/---
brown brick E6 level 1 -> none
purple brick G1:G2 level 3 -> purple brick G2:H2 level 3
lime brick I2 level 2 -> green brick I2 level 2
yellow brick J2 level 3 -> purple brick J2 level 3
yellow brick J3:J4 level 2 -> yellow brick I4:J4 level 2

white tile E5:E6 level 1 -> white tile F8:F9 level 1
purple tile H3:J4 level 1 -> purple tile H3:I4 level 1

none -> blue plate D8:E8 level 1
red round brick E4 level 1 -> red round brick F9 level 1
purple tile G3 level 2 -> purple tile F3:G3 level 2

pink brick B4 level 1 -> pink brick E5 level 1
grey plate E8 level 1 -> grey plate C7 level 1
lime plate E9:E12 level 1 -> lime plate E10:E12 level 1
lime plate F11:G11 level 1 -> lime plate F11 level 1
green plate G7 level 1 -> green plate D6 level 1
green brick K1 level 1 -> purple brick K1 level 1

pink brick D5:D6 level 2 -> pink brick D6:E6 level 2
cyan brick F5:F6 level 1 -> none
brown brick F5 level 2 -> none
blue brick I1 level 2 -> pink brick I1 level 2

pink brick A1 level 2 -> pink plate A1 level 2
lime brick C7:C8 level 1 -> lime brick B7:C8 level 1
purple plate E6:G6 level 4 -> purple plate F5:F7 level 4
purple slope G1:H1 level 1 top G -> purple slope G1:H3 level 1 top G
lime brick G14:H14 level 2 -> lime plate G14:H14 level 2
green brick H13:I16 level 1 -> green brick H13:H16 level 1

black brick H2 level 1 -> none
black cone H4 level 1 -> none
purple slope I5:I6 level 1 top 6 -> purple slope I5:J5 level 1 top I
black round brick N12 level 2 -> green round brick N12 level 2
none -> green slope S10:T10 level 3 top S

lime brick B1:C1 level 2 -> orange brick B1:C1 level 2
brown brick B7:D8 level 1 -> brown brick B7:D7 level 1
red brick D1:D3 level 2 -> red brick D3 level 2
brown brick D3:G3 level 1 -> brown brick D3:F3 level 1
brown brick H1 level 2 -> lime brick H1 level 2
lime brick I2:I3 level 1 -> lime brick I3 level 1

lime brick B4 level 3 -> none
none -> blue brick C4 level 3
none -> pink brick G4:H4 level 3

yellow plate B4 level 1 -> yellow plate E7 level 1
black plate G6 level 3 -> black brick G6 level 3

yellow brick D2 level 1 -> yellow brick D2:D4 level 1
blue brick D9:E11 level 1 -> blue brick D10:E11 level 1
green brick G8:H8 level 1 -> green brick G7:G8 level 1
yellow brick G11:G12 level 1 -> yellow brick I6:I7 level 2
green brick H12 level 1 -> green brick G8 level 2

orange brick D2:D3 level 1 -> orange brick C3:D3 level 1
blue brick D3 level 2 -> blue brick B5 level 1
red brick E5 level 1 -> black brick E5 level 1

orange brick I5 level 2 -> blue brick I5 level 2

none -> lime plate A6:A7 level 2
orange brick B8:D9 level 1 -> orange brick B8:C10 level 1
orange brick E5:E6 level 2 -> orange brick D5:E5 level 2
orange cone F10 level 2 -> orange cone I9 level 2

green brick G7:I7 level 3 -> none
\---
[WHAT IS EXPECTED]:
Once you have read the entries, reproduce each one exactly.

[RESULT BELOW]:
brown brick E6 level 1 -> none
purple brick G1:G2 level 3 -> purple brick G2:H2 level 3
lime brick I2 level 2 -> green brick I2 level 2
yellow brick J2 level 3 -> purple brick J2 level 3
yellow brick J3:J4 level 2 -> yellow brick I4:J4 level 2

white tile E5:E6 level 1 -> white tile F8:F9 level 1
purple tile H3:J4 level 1 -> purple tile H3:I4 level 1

none -> blue plate D8:E8 level 1
red round brick E4 level 1 -> red round brick F9 level 1
purple tile G3 level 2 -> purple tile F3:G3 level 2

pink brick B4 level 1 -> pink brick E5 level 1
grey plate E8 level 1 -> grey plate C7 level 1
lime plate E9:E12 level 1 -> lime plate E10:E12 level 1
lime plate F11:G11 level 1 -> lime plate F11 level 1
green plate G7 level 1 -> green plate D6 level 1
green brick K1 level 1 -> purple brick K1 level 1

pink brick D5:D6 level 2 -> pink brick D6:E6 level 2
cyan brick F5:F6 level 1 -> none
brown brick F5 level 2 -> none
blue brick I1 level 2 -> pink brick I1 level 2

pink brick A1 level 2 -> pink plate A1 level 2
lime brick C7:C8 level 1 -> lime brick B7:C8 level 1
purple plate E6:G6 level 4 -> purple plate F5:F7 level 4
purple slope G1:H1 level 1 top G -> purple slope G1:H3 level 1 top G
lime brick G14:H14 level 2 -> lime plate G14:H14 level 2
green brick H13:I16 level 1 -> green brick H13:H16 level 1

black brick H2 level 1 -> none
black cone H4 level 1 -> none
purple slope I5:I6 level 1 top 6 -> purple slope I5:J5 level 1 top I
black round brick N12 level 2 -> green round brick N12 level 2
none -> green slope S10:T10 level 3 top S

lime brick B1:C1 level 2 -> orange brick B1:C1 level 2
brown brick B7:D8 level 1 -> brown brick B7:D7 level 1
red brick D1:D3 level 2 -> red brick D3 level 2
brown brick D3:G3 level 1 -> brown brick D3:F3 level 1
brown brick H1 level 2 -> lime brick H1 level 2
lime brick I2:I3 level 1 -> lime brick I3 level 1

lime brick B4 level 3 -> none
none -> blue brick C4 level 3
none -> pink brick G4:H4 level 3

yellow plate B4 level 1 -> yellow plate E7 level 1
black plate G6 level 3 -> black brick G6 level 3

yellow brick D2 level 1 -> yellow brick D2:D4 level 1
blue brick D9:E11 level 1 -> blue brick D10:E11 level 1
green brick G8:H8 level 1 -> green brick G7:G8 level 1
yellow brick G11:G12 level 1 -> yellow brick I6:I7 level 2
green brick H12 level 1 -> green brick G8 level 2

orange brick D2:D3 level 1 -> orange brick C3:D3 level 1
blue brick D3 level 2 -> blue brick B5 level 1
red brick E5 level 1 -> black brick E5 level 1

orange brick I5 level 2 -> blue brick I5 level 2

none -> lime plate A6:A7 level 2
orange brick B8:D9 level 1 -> orange brick B8:C10 level 1
orange brick E5:E6 level 2 -> orange brick D5:E5 level 2
orange cone F10 level 2 -> orange cone I9 level 2

green brick G7:I7 level 3 -> none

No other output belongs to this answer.